SOURCE MATERIAL -
—————

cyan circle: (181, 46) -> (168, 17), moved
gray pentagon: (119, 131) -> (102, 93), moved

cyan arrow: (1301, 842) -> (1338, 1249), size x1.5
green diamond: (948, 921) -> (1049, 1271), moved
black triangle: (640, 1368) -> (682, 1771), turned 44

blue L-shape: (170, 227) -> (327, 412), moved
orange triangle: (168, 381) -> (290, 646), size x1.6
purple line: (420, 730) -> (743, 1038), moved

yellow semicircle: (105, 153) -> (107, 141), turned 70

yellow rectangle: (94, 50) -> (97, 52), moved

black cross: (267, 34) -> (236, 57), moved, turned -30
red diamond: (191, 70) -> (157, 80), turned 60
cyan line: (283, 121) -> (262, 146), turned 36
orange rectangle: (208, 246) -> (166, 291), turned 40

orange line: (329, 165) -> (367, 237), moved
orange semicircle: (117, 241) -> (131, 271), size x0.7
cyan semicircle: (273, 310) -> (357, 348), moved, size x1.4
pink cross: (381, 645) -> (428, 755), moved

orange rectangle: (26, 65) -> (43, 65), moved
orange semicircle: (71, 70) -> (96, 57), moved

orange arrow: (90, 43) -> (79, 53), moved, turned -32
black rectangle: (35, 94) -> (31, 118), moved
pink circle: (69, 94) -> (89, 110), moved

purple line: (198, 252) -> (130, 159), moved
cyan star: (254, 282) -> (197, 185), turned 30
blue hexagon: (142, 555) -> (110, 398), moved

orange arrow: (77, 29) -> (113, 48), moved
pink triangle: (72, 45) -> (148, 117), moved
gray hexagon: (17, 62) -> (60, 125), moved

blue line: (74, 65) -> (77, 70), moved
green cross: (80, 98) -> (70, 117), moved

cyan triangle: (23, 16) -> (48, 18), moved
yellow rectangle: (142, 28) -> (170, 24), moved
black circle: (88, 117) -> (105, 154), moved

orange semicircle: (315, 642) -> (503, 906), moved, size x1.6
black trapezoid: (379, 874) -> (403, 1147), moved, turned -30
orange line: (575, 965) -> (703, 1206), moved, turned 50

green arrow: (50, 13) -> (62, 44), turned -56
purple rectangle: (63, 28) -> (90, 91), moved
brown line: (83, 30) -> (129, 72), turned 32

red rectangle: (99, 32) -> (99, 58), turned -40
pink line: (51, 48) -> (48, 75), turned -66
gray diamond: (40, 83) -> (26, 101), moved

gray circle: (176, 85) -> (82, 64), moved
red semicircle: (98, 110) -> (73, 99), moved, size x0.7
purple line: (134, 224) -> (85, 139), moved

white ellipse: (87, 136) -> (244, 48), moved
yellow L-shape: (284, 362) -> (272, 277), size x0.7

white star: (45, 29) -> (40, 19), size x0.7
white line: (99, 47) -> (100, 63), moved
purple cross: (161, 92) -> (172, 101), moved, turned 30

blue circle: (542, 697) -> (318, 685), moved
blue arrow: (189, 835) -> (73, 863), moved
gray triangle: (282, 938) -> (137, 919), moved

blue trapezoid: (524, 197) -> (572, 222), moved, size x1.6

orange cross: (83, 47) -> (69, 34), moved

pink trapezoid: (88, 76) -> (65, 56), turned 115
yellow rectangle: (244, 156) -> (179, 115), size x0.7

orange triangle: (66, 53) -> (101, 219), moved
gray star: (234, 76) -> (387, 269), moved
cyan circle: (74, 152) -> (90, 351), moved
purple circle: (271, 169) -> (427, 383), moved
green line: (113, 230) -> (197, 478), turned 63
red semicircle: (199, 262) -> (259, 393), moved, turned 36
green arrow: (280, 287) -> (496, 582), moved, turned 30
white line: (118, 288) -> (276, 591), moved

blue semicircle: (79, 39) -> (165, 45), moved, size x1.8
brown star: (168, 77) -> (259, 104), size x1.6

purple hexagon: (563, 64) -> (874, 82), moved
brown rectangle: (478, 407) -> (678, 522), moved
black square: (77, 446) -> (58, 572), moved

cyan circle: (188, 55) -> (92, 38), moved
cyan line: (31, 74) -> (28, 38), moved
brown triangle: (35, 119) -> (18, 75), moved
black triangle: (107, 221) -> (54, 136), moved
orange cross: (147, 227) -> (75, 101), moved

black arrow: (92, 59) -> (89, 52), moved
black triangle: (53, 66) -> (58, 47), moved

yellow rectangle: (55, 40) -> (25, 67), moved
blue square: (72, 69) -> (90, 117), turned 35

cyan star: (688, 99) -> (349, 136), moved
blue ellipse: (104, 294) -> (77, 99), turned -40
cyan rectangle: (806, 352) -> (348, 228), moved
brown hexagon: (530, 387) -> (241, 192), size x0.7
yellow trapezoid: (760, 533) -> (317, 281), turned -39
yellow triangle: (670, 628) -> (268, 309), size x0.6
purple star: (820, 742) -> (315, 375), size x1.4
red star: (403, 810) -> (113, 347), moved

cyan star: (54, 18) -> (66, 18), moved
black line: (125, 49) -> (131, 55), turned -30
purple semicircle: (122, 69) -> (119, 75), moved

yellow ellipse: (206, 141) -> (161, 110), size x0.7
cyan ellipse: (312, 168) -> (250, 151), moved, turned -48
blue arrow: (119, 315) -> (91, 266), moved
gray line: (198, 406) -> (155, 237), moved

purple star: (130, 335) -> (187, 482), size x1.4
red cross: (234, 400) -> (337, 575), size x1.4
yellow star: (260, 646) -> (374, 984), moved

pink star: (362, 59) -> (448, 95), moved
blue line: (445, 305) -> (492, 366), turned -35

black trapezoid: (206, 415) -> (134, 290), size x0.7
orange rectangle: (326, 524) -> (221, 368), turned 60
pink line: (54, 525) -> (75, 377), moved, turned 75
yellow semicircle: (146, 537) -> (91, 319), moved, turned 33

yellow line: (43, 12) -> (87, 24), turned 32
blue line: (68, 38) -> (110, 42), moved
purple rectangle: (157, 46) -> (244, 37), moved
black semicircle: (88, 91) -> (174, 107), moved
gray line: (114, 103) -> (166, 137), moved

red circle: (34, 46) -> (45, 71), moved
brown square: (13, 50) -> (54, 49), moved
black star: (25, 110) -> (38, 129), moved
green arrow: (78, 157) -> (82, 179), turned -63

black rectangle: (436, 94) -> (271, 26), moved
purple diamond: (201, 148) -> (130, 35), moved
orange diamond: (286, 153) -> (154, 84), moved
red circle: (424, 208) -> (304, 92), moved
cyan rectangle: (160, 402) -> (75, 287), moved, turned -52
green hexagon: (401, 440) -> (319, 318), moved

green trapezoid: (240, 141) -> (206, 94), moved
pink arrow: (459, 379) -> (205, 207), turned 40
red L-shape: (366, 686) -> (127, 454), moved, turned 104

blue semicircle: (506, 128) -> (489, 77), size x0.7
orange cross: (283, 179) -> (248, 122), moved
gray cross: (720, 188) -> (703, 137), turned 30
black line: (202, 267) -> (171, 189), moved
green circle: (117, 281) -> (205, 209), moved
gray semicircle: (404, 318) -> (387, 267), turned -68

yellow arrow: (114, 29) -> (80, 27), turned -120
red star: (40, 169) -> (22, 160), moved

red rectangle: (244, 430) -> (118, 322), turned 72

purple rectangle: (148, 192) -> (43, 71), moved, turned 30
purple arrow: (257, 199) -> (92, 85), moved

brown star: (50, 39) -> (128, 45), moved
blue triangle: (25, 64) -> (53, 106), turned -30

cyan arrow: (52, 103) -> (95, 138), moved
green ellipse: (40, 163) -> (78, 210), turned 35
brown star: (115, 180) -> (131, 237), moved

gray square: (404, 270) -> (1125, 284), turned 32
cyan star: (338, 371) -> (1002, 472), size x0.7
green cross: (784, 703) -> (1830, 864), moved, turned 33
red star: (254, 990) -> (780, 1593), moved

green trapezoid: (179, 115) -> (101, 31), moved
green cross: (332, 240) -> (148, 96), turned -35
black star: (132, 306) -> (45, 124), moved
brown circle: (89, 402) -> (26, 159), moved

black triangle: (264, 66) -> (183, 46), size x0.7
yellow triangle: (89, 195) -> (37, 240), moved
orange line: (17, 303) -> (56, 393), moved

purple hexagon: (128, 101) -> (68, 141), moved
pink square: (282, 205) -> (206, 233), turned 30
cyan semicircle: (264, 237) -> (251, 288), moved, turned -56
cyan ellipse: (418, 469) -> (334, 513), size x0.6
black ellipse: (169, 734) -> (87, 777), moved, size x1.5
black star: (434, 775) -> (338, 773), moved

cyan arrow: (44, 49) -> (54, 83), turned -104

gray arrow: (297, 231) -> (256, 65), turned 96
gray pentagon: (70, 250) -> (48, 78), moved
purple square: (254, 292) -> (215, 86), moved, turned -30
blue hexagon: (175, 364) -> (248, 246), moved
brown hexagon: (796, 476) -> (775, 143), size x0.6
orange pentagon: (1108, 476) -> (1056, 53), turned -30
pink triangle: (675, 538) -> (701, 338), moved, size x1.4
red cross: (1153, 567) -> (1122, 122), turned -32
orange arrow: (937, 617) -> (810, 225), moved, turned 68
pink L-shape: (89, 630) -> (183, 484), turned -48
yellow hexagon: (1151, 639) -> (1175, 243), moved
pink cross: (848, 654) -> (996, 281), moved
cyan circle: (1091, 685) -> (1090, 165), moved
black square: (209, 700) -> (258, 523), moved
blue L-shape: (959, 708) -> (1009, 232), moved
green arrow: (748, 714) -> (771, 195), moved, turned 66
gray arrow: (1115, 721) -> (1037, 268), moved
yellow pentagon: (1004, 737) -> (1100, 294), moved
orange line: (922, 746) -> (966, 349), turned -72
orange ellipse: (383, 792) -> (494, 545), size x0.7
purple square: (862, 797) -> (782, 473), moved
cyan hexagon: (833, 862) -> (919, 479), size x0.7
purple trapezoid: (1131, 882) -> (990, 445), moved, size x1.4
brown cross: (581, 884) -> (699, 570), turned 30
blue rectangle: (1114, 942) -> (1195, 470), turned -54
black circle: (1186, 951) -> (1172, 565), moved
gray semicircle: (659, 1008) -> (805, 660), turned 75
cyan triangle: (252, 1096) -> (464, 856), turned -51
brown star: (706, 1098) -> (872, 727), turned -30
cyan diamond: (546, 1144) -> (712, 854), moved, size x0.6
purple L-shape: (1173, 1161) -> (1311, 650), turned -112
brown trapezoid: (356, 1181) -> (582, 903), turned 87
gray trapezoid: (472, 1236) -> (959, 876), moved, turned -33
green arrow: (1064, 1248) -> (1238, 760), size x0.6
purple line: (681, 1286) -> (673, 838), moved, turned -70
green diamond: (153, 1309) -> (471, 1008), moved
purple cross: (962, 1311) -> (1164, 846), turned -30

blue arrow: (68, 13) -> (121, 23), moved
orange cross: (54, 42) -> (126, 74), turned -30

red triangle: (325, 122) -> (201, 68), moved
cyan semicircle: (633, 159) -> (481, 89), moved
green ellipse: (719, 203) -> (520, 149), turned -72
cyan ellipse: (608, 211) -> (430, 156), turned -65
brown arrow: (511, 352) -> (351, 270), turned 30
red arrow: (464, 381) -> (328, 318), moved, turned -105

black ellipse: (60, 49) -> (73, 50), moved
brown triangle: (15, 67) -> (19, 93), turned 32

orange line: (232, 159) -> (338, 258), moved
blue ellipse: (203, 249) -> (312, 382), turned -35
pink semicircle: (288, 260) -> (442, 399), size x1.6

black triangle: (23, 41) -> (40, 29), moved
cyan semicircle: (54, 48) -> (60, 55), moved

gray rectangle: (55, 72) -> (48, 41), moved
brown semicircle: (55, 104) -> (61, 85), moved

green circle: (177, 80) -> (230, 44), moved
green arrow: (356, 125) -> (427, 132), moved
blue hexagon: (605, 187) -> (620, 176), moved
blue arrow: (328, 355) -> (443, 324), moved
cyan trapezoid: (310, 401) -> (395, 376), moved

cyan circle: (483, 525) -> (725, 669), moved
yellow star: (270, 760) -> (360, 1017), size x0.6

—————

What you output must be the lines from the opening of the material above up to and including the line with "red diamond: (191, 70)", reproduced exactly.

ANSWER TO THE EXERCISE -
cyan circle: (181, 46) -> (168, 17), moved
gray pentagon: (119, 131) -> (102, 93), moved

cyan arrow: (1301, 842) -> (1338, 1249), size x1.5
green diamond: (948, 921) -> (1049, 1271), moved
black triangle: (640, 1368) -> (682, 1771), turned 44

blue L-shape: (170, 227) -> (327, 412), moved
orange triangle: (168, 381) -> (290, 646), size x1.6
purple line: (420, 730) -> (743, 1038), moved

yellow semicircle: (105, 153) -> (107, 141), turned 70

yellow rectangle: (94, 50) -> (97, 52), moved

black cross: (267, 34) -> (236, 57), moved, turned -30
red diamond: (191, 70) -> (157, 80), turned 60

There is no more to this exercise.